Exercise ▸ Restate word for word each line of the data, starting at the one containing "(535, 221) = (416, 310): turquoise" and running through the last.

BEGIN Listed records

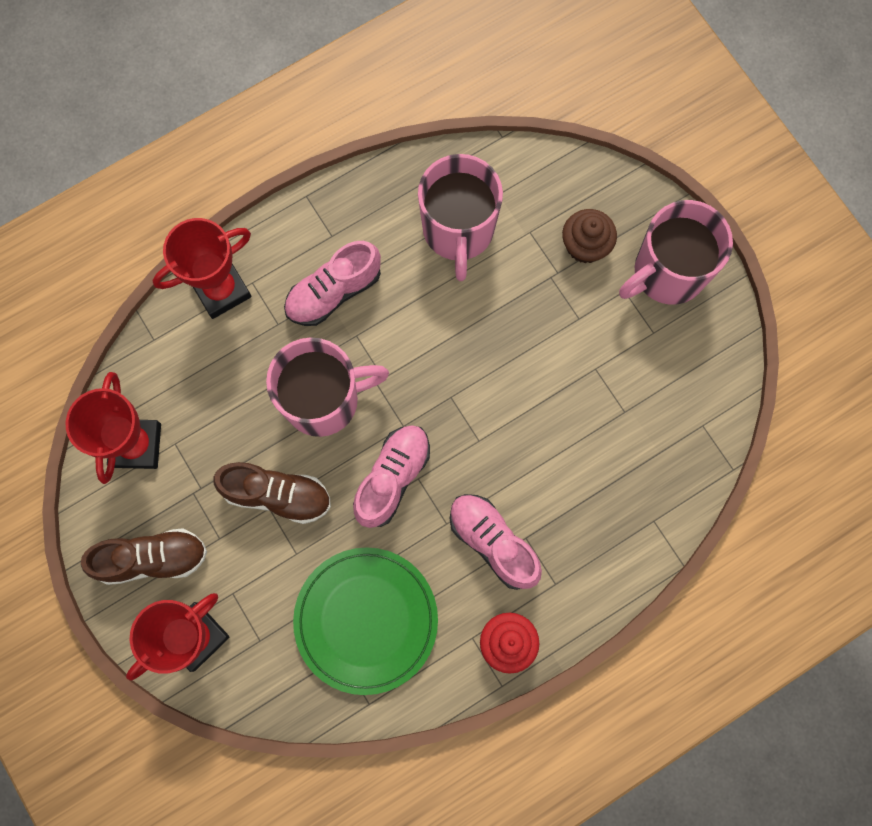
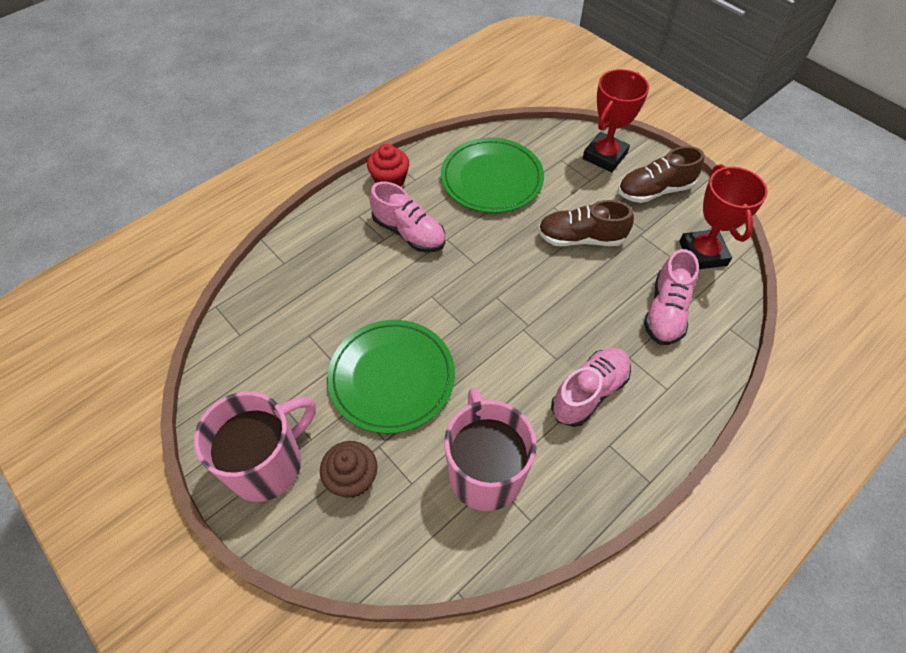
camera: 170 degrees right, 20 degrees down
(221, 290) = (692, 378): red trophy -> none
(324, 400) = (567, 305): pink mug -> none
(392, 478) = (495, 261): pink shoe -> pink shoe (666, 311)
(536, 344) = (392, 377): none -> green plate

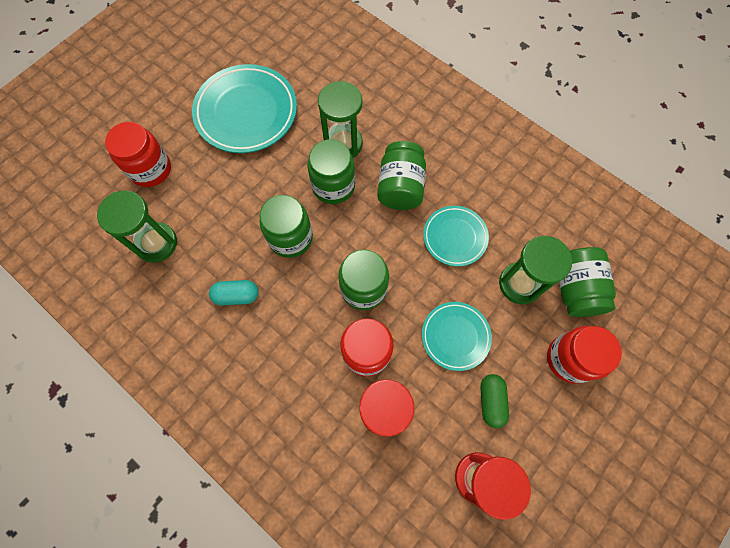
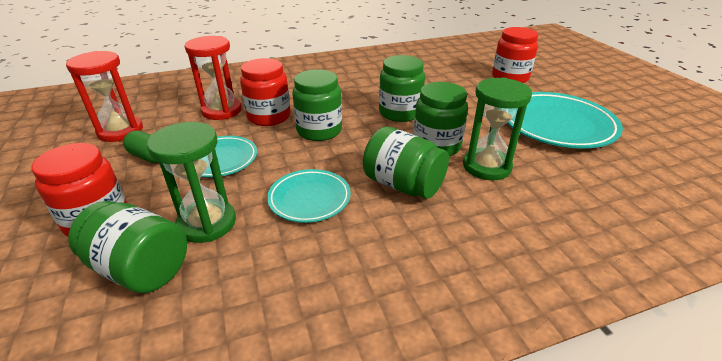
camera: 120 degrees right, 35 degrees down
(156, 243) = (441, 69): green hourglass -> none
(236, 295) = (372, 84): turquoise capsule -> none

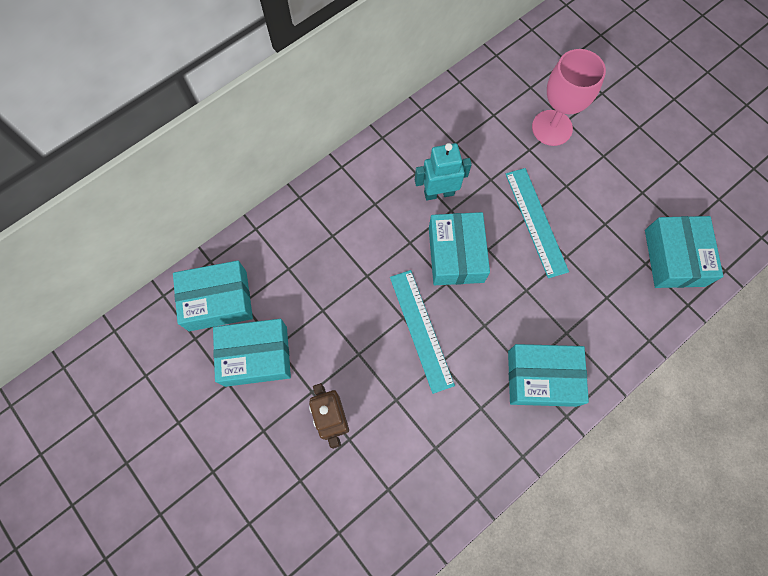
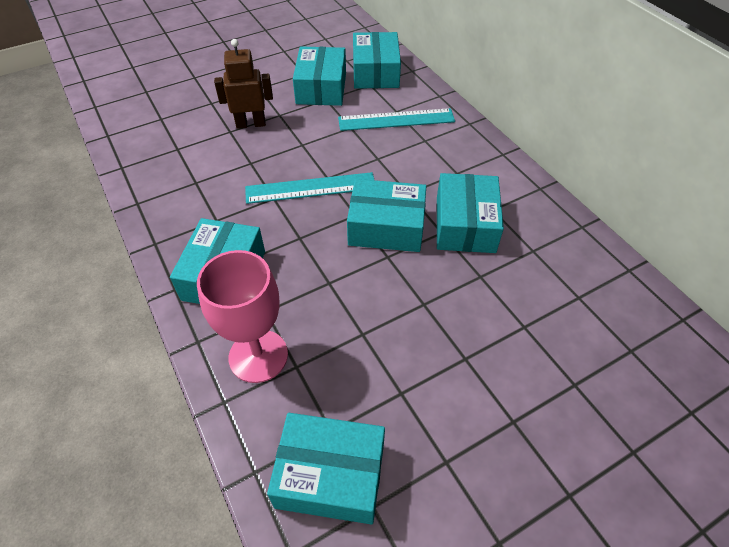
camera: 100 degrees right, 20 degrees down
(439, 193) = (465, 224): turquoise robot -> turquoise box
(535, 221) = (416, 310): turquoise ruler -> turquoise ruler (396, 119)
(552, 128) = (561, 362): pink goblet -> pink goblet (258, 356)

END Listed records

Expected answer ▸
(535, 221) = (416, 310): turquoise ruler -> turquoise ruler (396, 119)
(552, 128) = (561, 362): pink goblet -> pink goblet (258, 356)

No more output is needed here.